• _Problem_
After finding the line that holds "D2: schottky SS14" below, set down that line and the rest through the final one exactly, leaving the pictures out.

Revision tracking records
=== Section Start ===

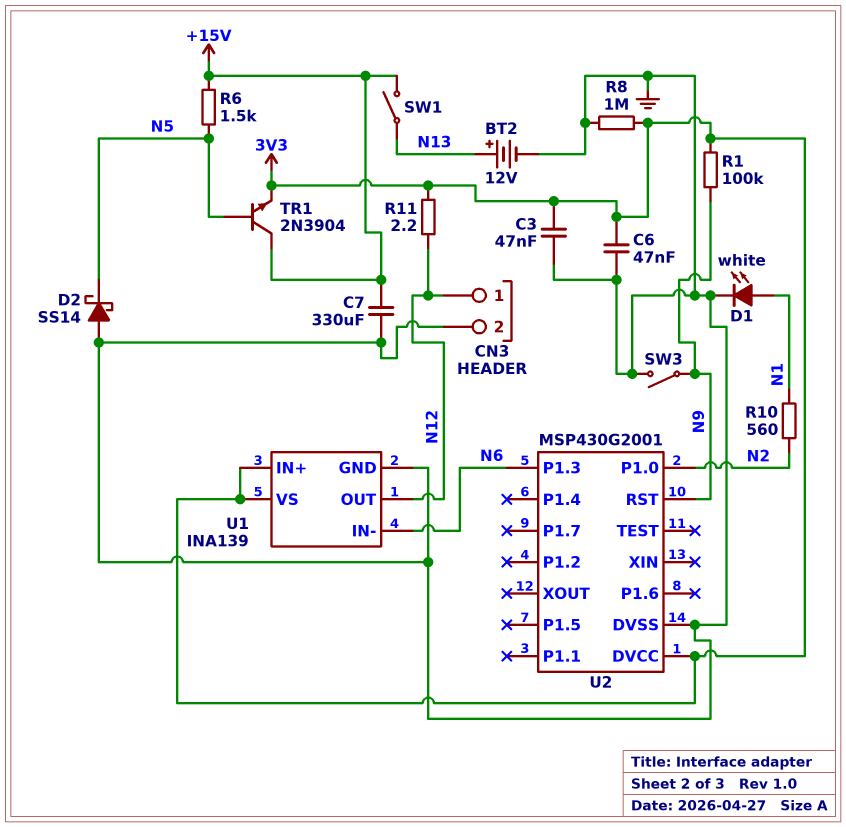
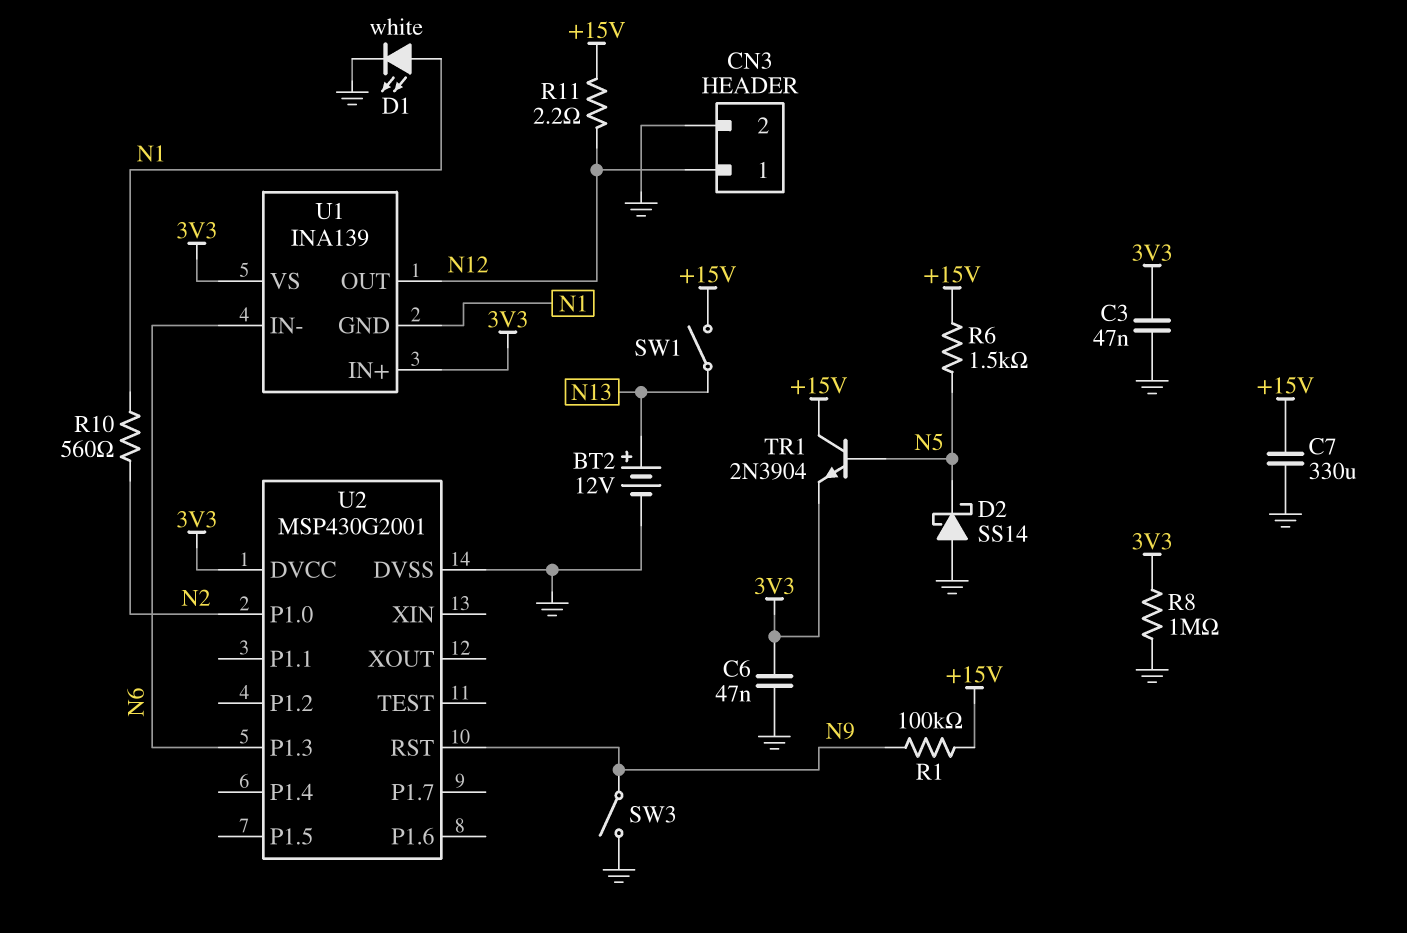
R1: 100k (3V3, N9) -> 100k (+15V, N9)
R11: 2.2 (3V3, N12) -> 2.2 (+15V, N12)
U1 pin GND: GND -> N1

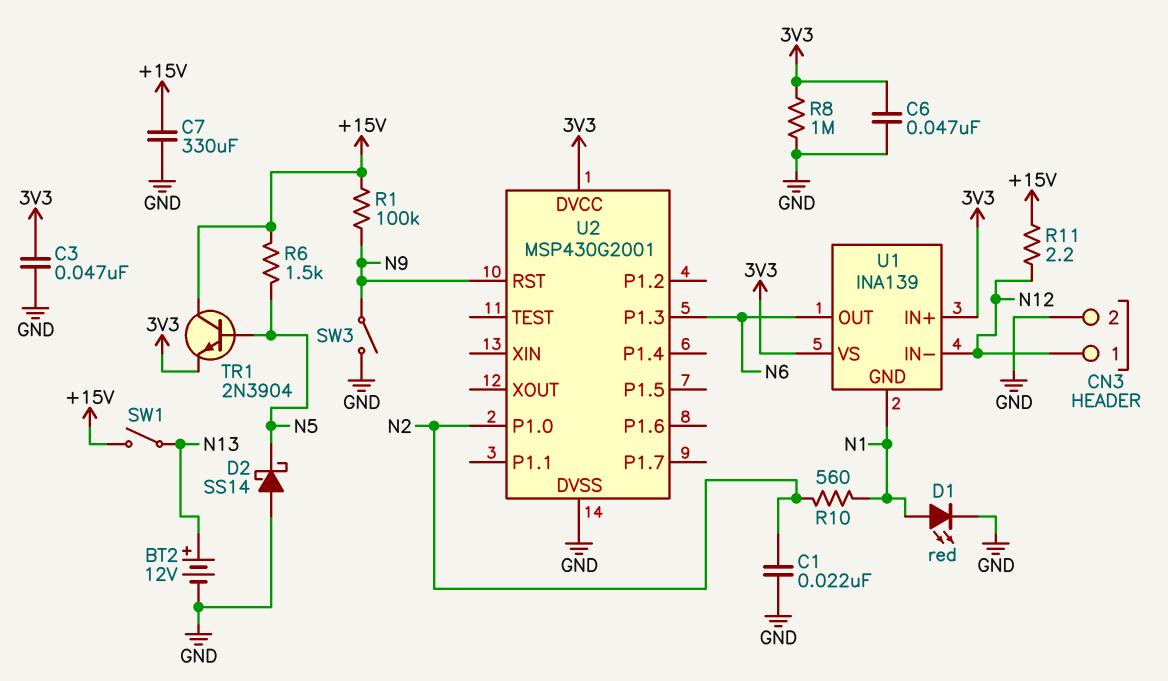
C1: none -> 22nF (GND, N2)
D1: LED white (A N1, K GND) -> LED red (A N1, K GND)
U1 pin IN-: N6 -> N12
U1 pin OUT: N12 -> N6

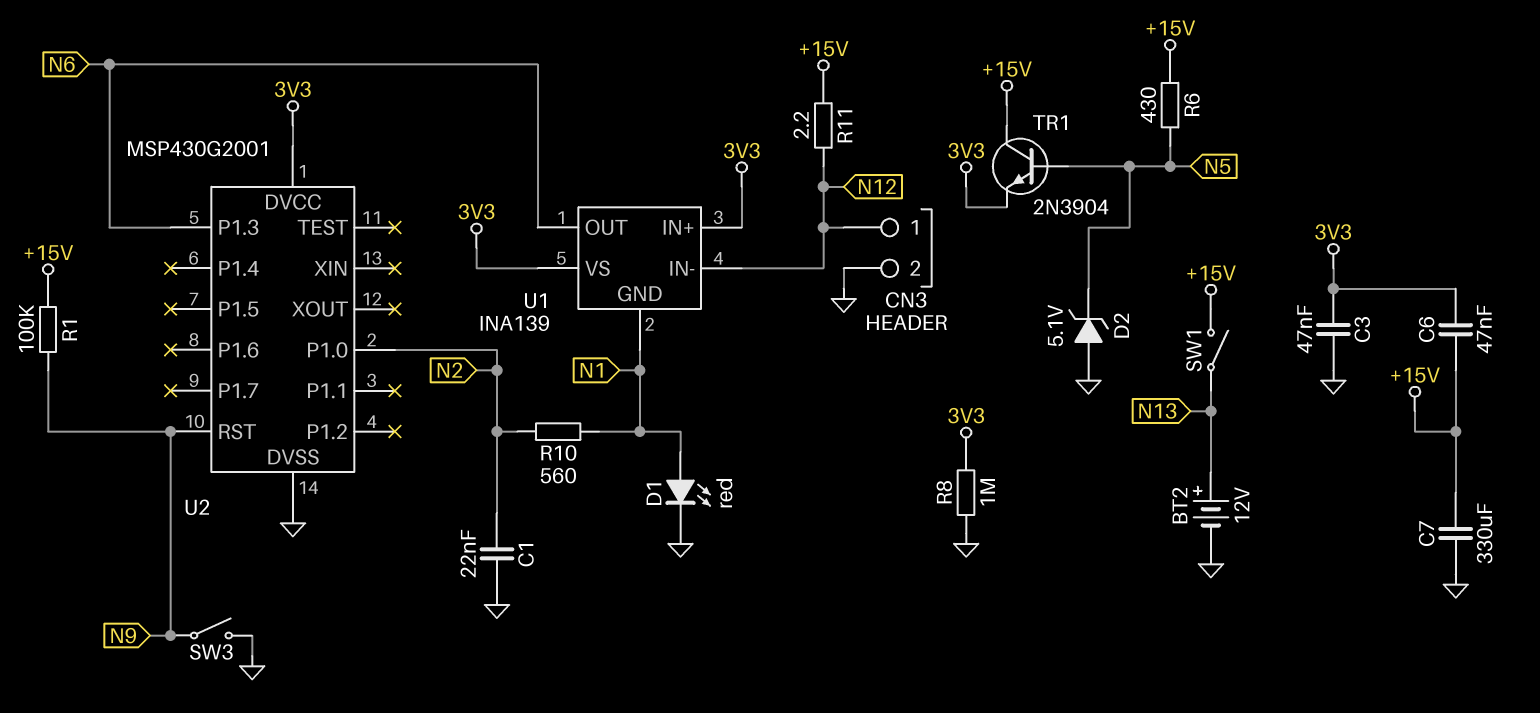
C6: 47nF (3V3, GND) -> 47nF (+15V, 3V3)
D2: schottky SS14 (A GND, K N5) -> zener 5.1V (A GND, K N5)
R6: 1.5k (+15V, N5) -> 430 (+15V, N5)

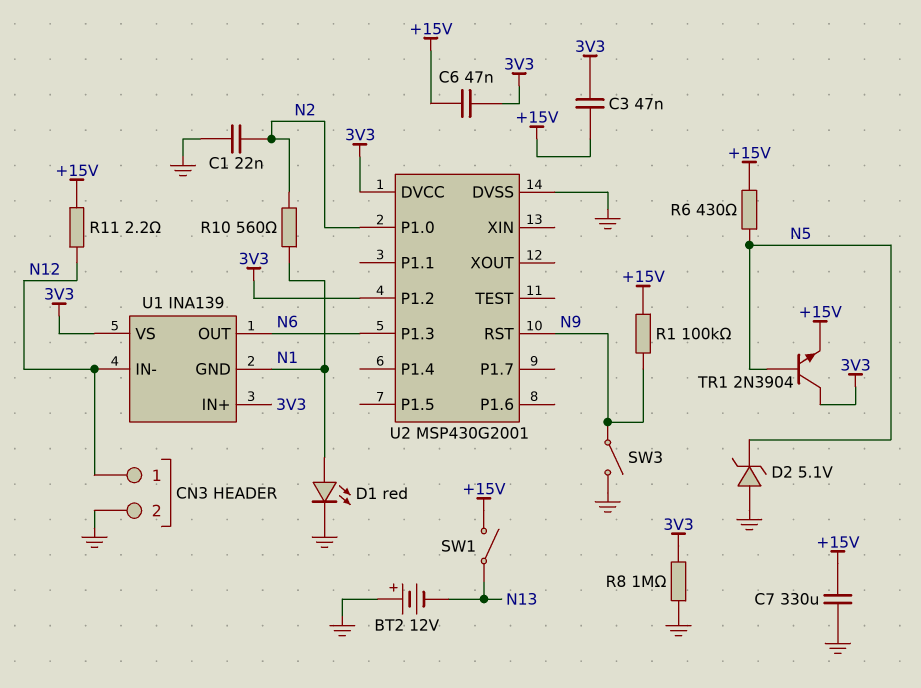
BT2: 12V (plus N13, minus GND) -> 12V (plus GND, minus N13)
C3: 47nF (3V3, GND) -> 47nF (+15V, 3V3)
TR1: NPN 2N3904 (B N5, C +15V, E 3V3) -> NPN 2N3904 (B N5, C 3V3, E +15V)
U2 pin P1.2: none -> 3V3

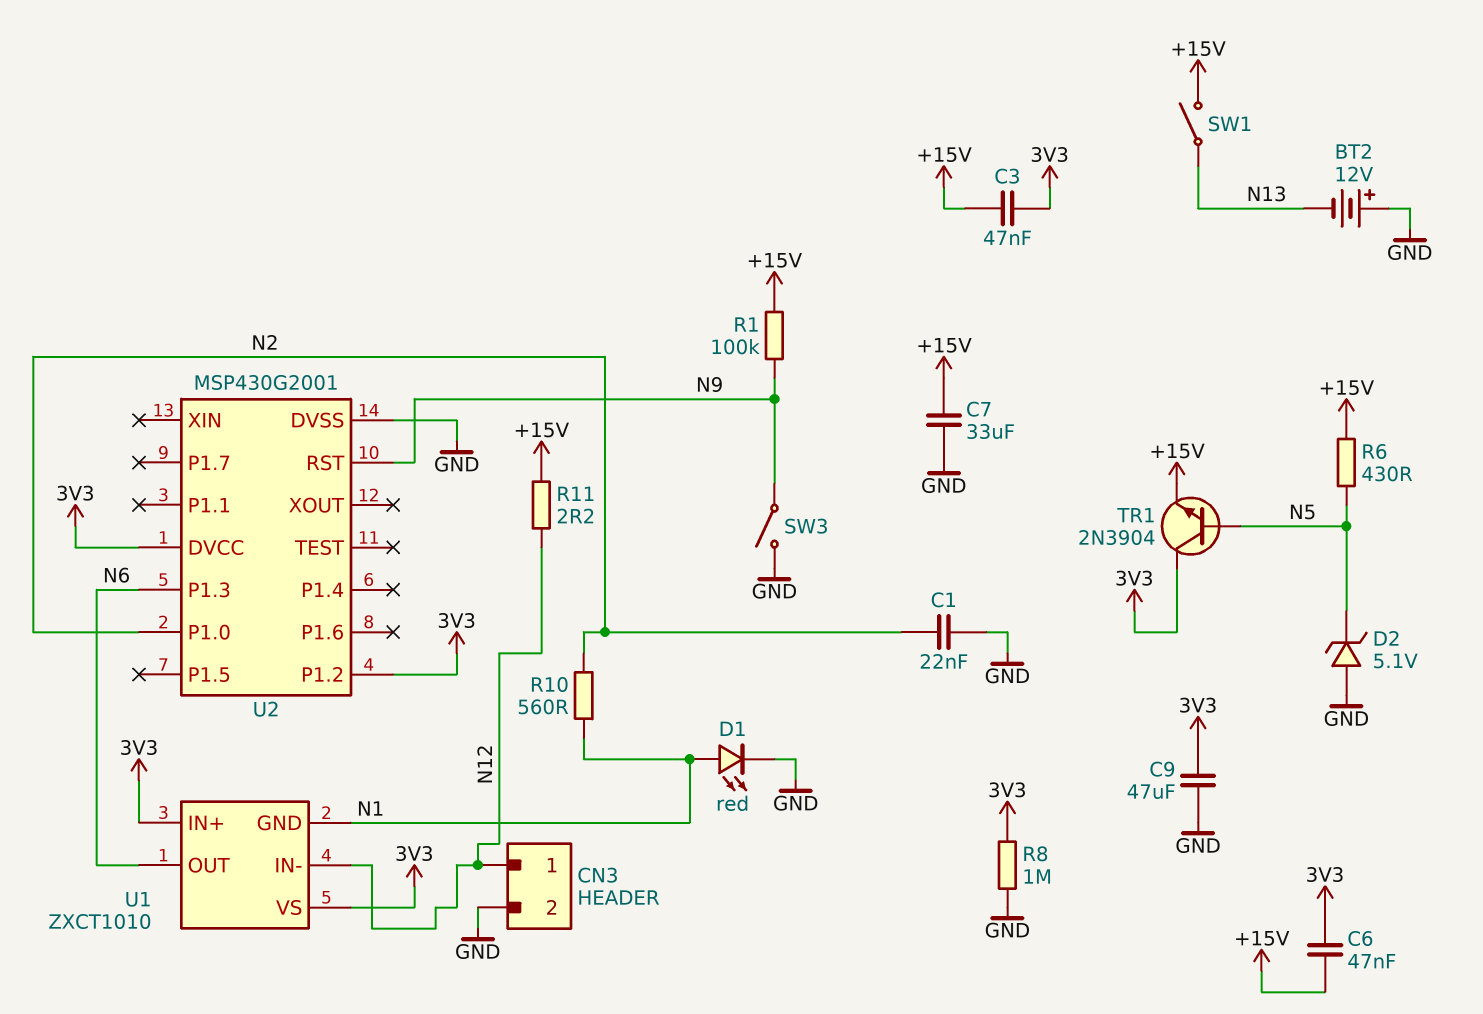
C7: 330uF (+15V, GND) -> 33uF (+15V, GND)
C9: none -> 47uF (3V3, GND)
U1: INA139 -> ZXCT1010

=== Section End ===

• _Expected answer_
D2: schottky SS14 (A GND, K N5) -> zener 5.1V (A GND, K N5)
R6: 1.5k (+15V, N5) -> 430 (+15V, N5)

BT2: 12V (plus N13, minus GND) -> 12V (plus GND, minus N13)
C3: 47nF (3V3, GND) -> 47nF (+15V, 3V3)
TR1: NPN 2N3904 (B N5, C +15V, E 3V3) -> NPN 2N3904 (B N5, C 3V3, E +15V)
U2 pin P1.2: none -> 3V3

C7: 330uF (+15V, GND) -> 33uF (+15V, GND)
C9: none -> 47uF (3V3, GND)
U1: INA139 -> ZXCT1010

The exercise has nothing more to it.